An exact copy of the lines, starting at the top of the listing and ending with the line that has "pink star: (491, 124) -> (842, 248), moved", is the required answer. Pictures are not part of it.

##### Records

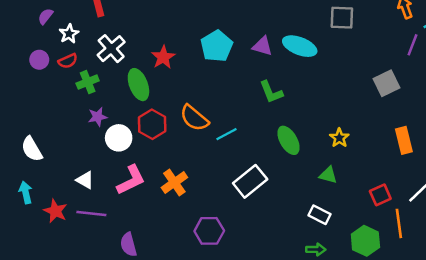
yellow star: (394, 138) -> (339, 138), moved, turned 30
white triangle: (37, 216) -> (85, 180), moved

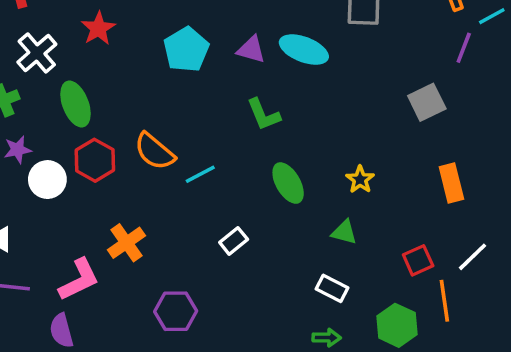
red star: (163, 57) -> (98, 28), moved
pink L-shape: (131, 180) -> (79, 280), moved
white rectangle: (250, 181) -> (234, 241), size x0.6

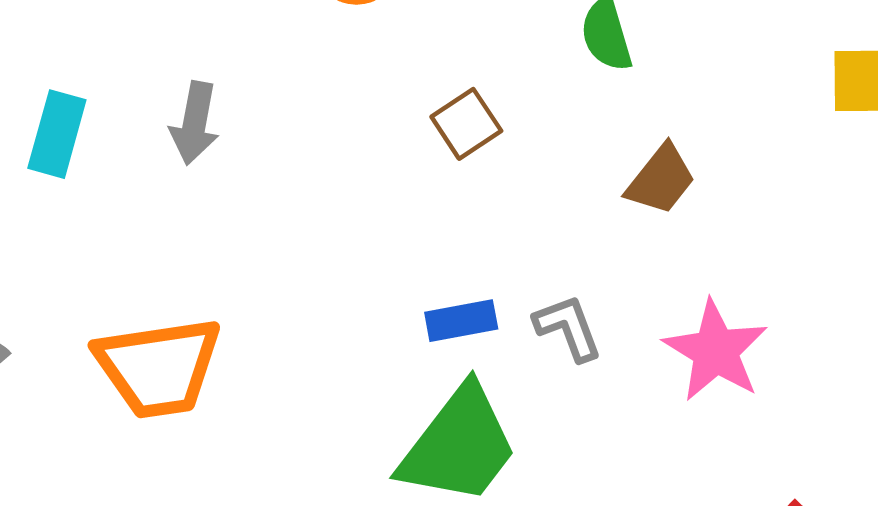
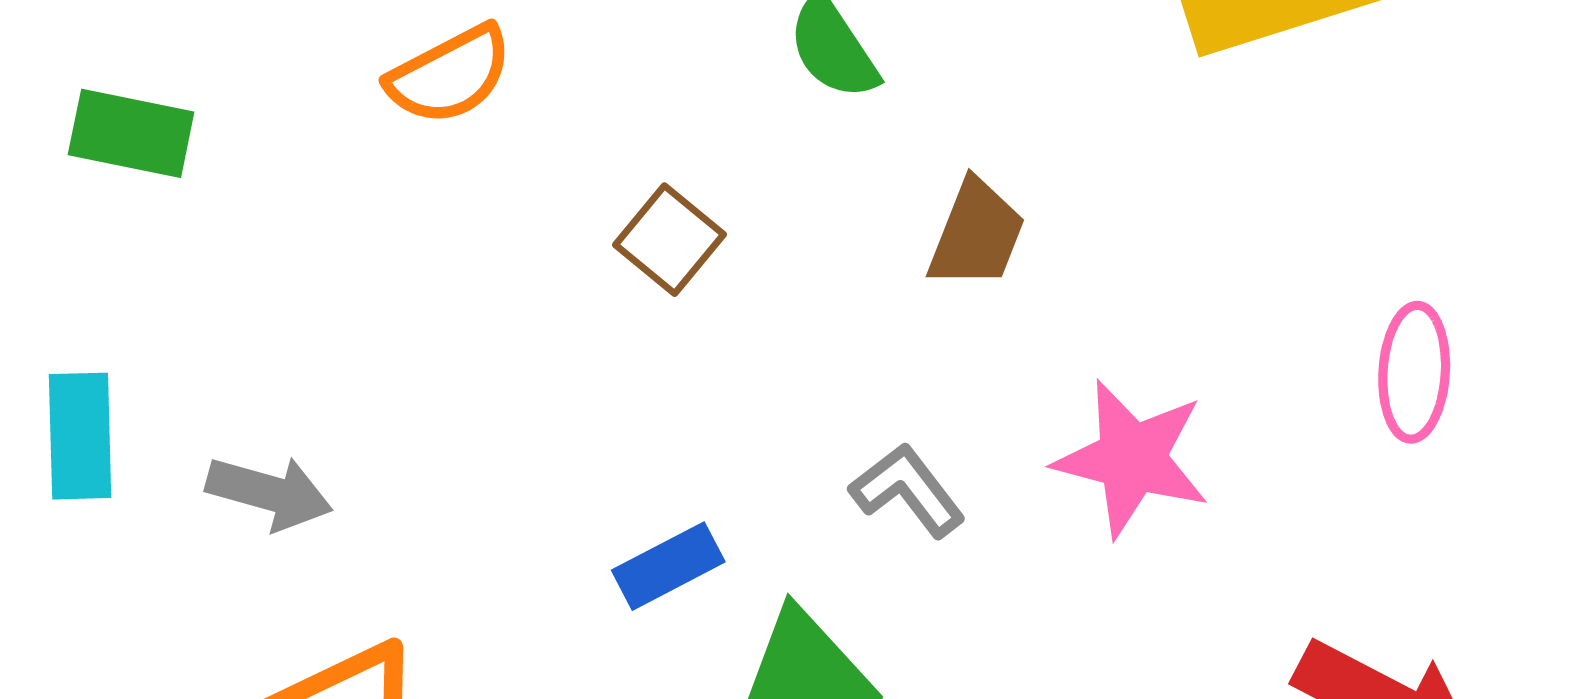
gray arrow: (195, 123) -> (269, 493), moved, turned -68
blue rectangle: (461, 321) -> (668, 566), moved

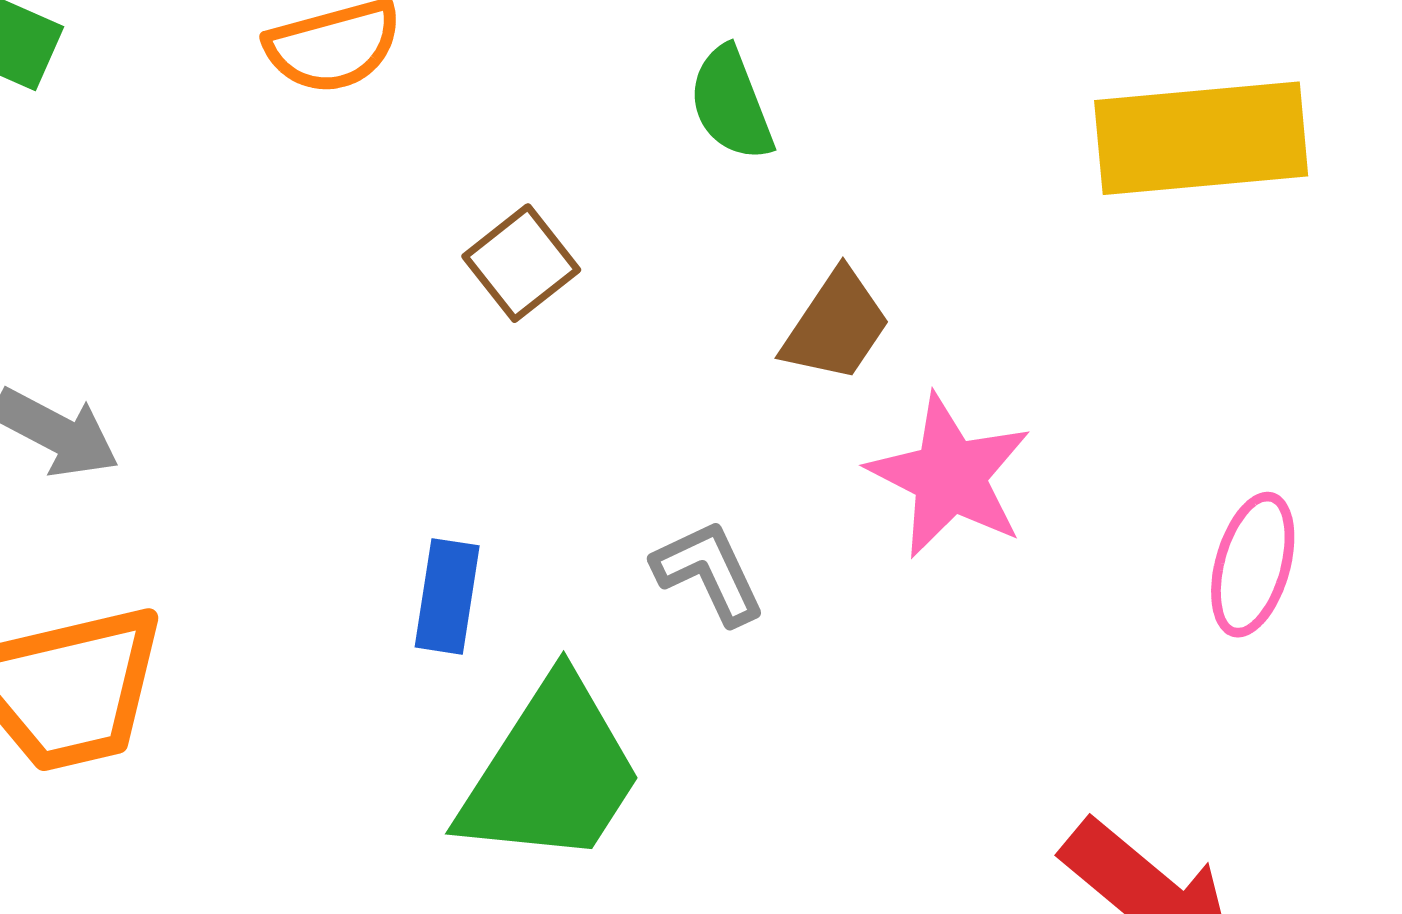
pink star: (1132, 458) -> (950, 476), moved
blue rectangle: (668, 566) -> (447, 596), turned -66

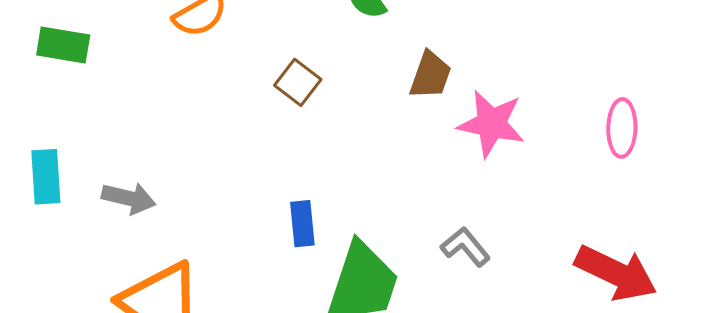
gray L-shape: (709, 572) -> (465, 247), moved

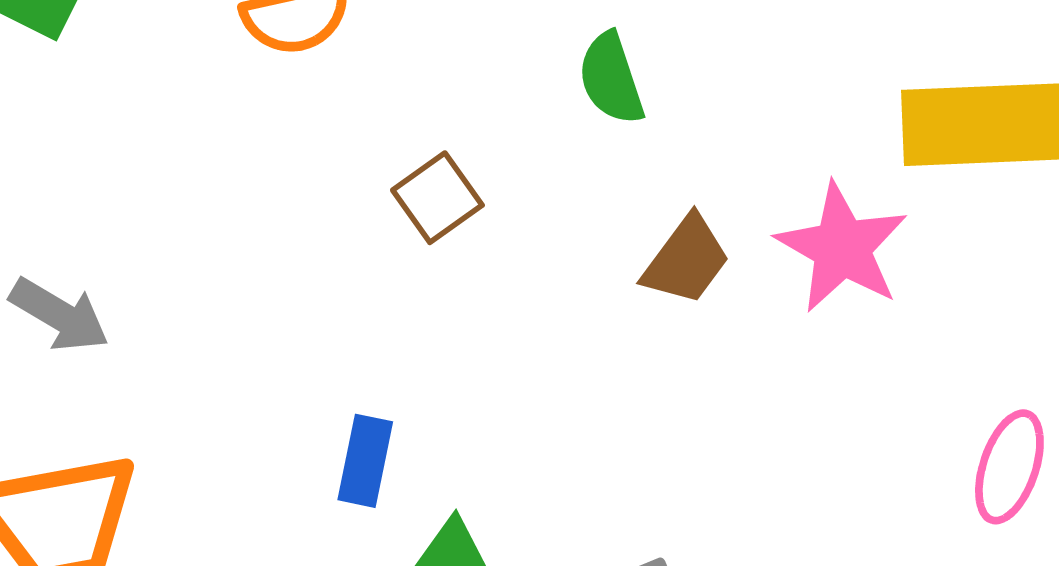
pink star: (491, 124) -> (842, 248), moved

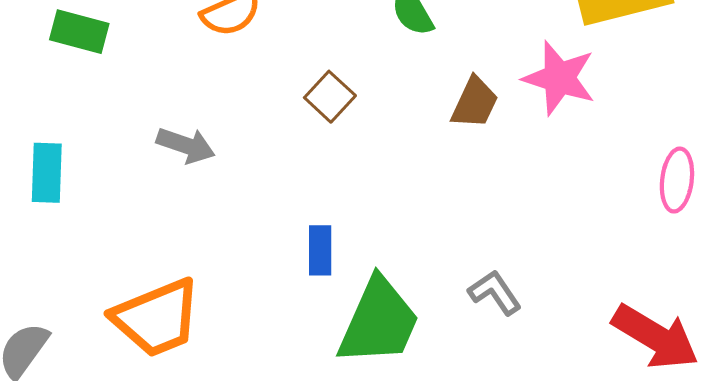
gray arrow: (59, 315) -> (186, 145), moved

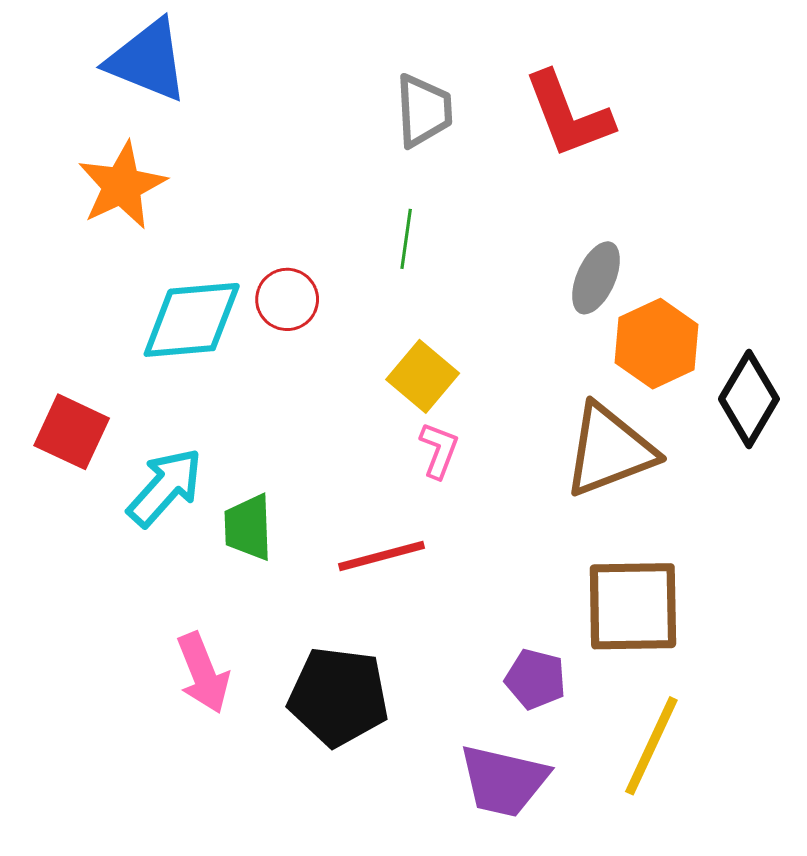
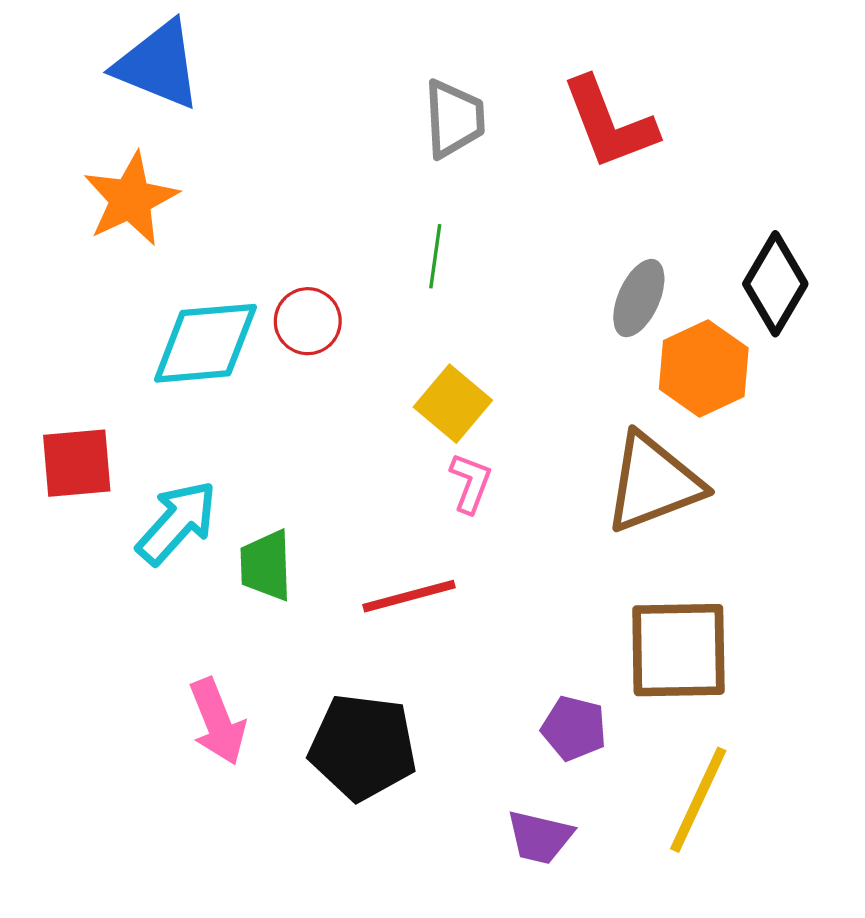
black diamond: (749, 399) -> (775, 284), moved
red square: (72, 432) -> (77, 463), turned -30
purple trapezoid: (504, 781) -> (540, 837), size x0.7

##########

## Task solution
yellow star: (394, 138) -> (339, 138), moved, turned 30
white triangle: (37, 216) -> (85, 180), moved

red star: (163, 57) -> (98, 28), moved
pink L-shape: (131, 180) -> (79, 280), moved
white rectangle: (250, 181) -> (234, 241), size x0.6

gray arrow: (195, 123) -> (269, 493), moved, turned -68
blue rectangle: (461, 321) -> (668, 566), moved

pink star: (1132, 458) -> (950, 476), moved
blue rectangle: (668, 566) -> (447, 596), turned -66

gray L-shape: (709, 572) -> (465, 247), moved

pink star: (491, 124) -> (842, 248), moved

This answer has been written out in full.